What the task requires ▸ The records below must be output exactly, with no images carried over.

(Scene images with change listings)
+---+

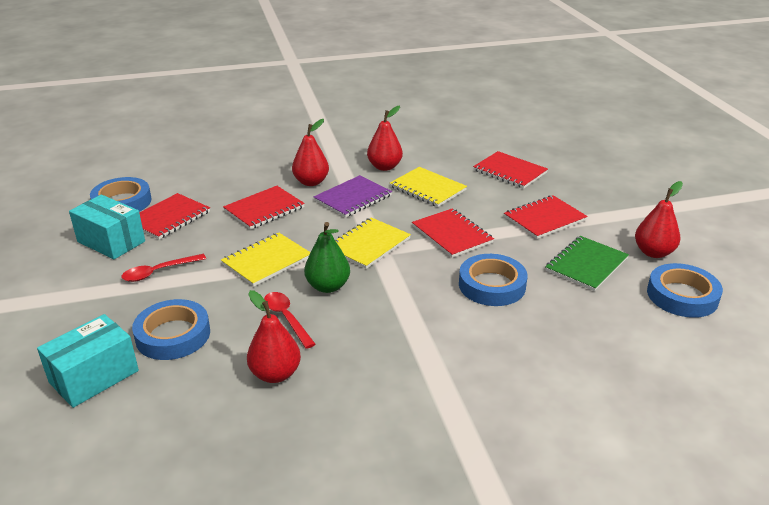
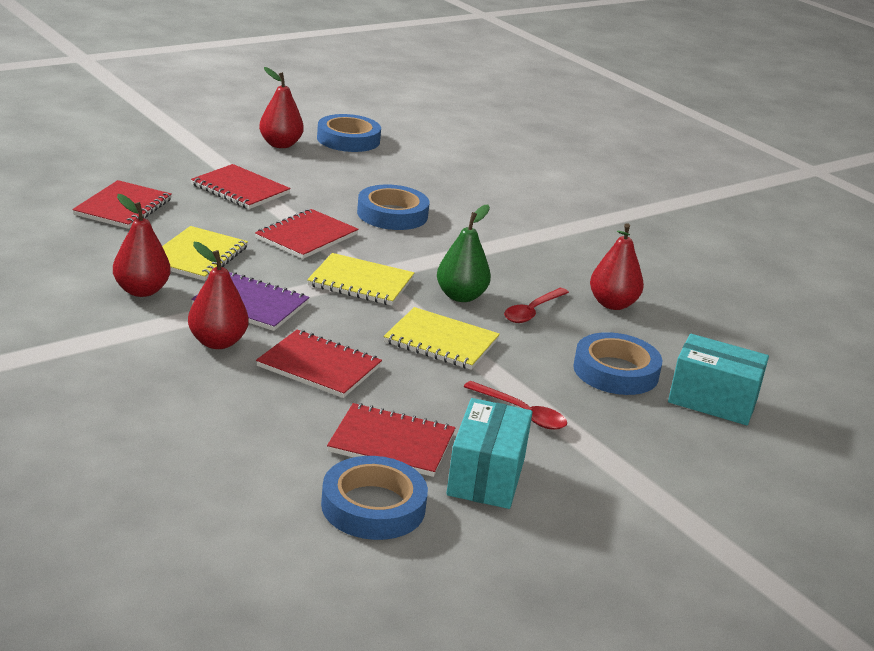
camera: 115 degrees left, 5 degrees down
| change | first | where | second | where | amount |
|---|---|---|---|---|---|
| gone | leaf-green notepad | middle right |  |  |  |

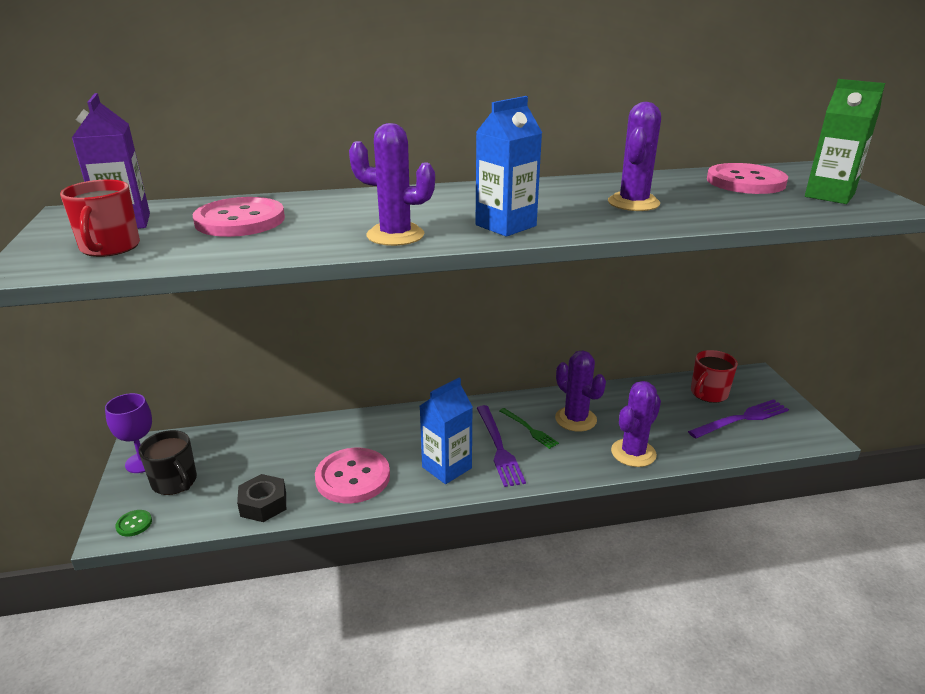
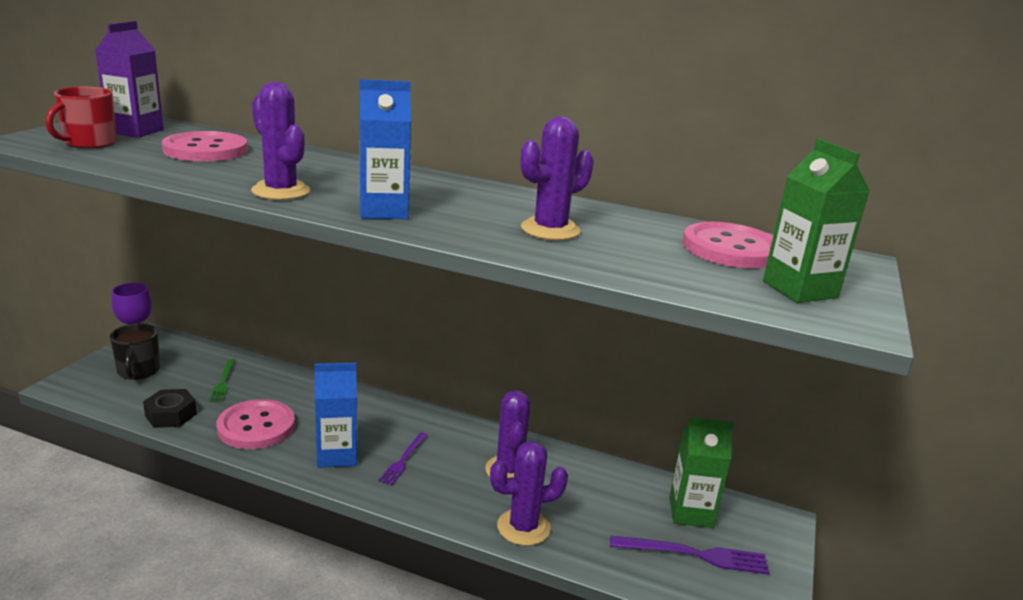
camera: 30 degrees right, 5 degrees down
| change | first | where | second | where | amount |
|---|---|---|---|---|---|
| shifted | leaf-green fork | centre |  | middle left |  |
| scaled | violet fork (no. 1 from left) | centre |  | bottom centre | x0.63 |
| swapped | scarlet tea mug (no. 2 from left) | middle right | leaf-green juice carton (no. 1 from left) | bottom right |  |
| gone | leaf-green button | bottom left |  |  |  |

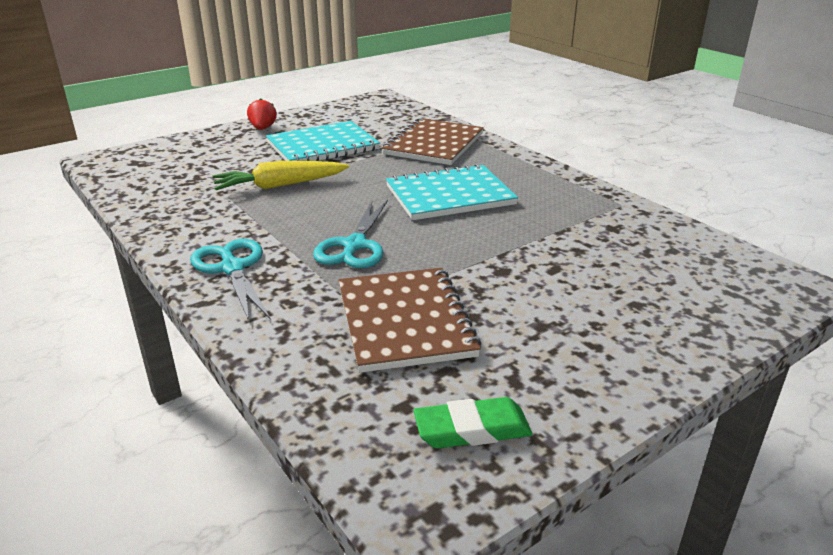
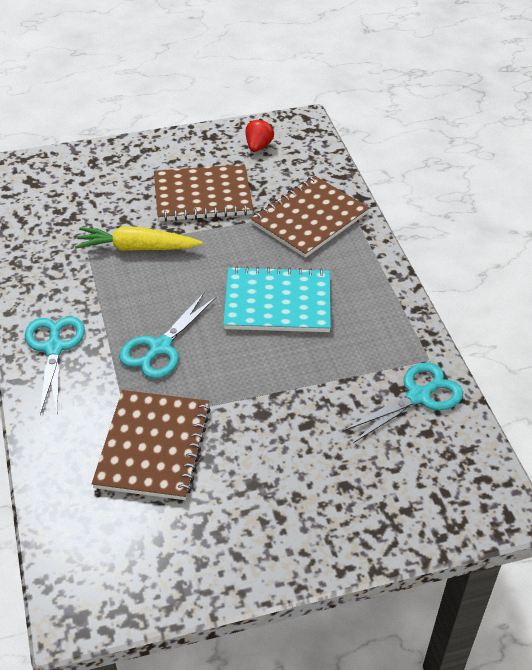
camera: 20 degrees right, 15 degrees up
| change | first | where | second | where | amount |
|---|---|---|---|---|---|
| repainted | teal notepad (no. 1 from left) | top centre | brown notepad (no. 2 from left) | top centre |  |
| shifted | scarlet strawberry | top left |  | top centre |  |
| new |  |  | teal scissors (no. 3 from left) | middle right |  |
| gone | leaf-green pencil eraser | bottom centre |  |  |  |

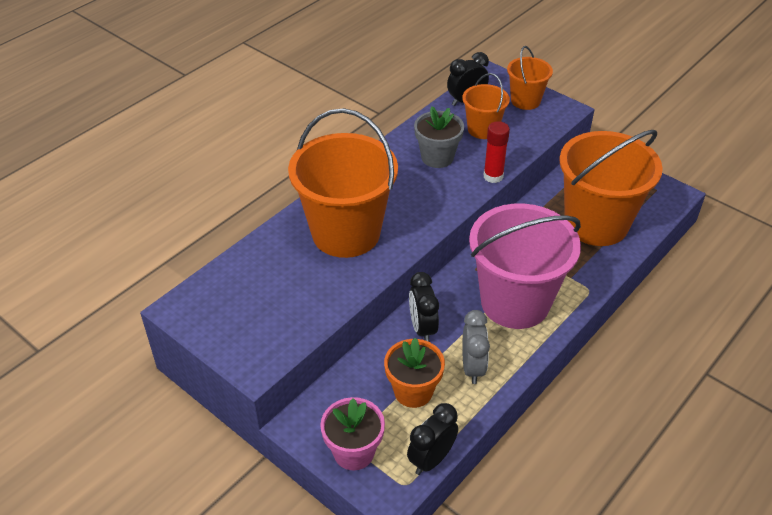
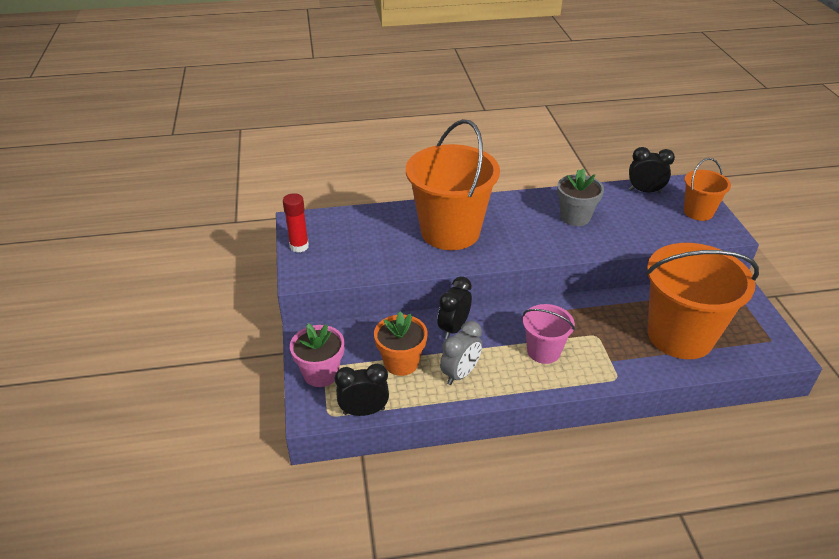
camera: 40 degrees right, 5 degrees down
| change | first | where | second | where | amount |
|---|---|---|---|---|---|
| shifted | scarlet glue stick | top centre |  | centre |  |
| scaled | rosy sand bucket | middle right |  | centre | x0.51 |
| gone | bright orange sand bucket (no. 2 from left) | top centre |  |  |  |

+---+

Your response ▸
camera: 115 degrees left, 5 degrees down
| change | first | where | second | where | amount |
|---|---|---|---|---|---|
| gone | leaf-green notepad | middle right |  |  |  |

camera: 30 degrees right, 5 degrees down
| change | first | where | second | where | amount |
|---|---|---|---|---|---|
| shifted | leaf-green fork | centre |  | middle left |  |
| scaled | violet fork (no. 1 from left) | centre |  | bottom centre | x0.63 |
| swapped | scarlet tea mug (no. 2 from left) | middle right | leaf-green juice carton (no. 1 from left) | bottom right |  |
| gone | leaf-green button | bottom left |  |  |  |

camera: 20 degrees right, 15 degrees up
| change | first | where | second | where | amount |
|---|---|---|---|---|---|
| repainted | teal notepad (no. 1 from left) | top centre | brown notepad (no. 2 from left) | top centre |  |
| shifted | scarlet strawberry | top left |  | top centre |  |
| new |  |  | teal scissors (no. 3 from left) | middle right |  |
| gone | leaf-green pencil eraser | bottom centre |  |  |  |

camera: 40 degrees right, 5 degrees down
| change | first | where | second | where | amount |
|---|---|---|---|---|---|
| shifted | scarlet glue stick | top centre |  | centre |  |
| scaled | rosy sand bucket | middle right |  | centre | x0.51 |
| gone | bright orange sand bucket (no. 2 from left) | top centre |  |  |  |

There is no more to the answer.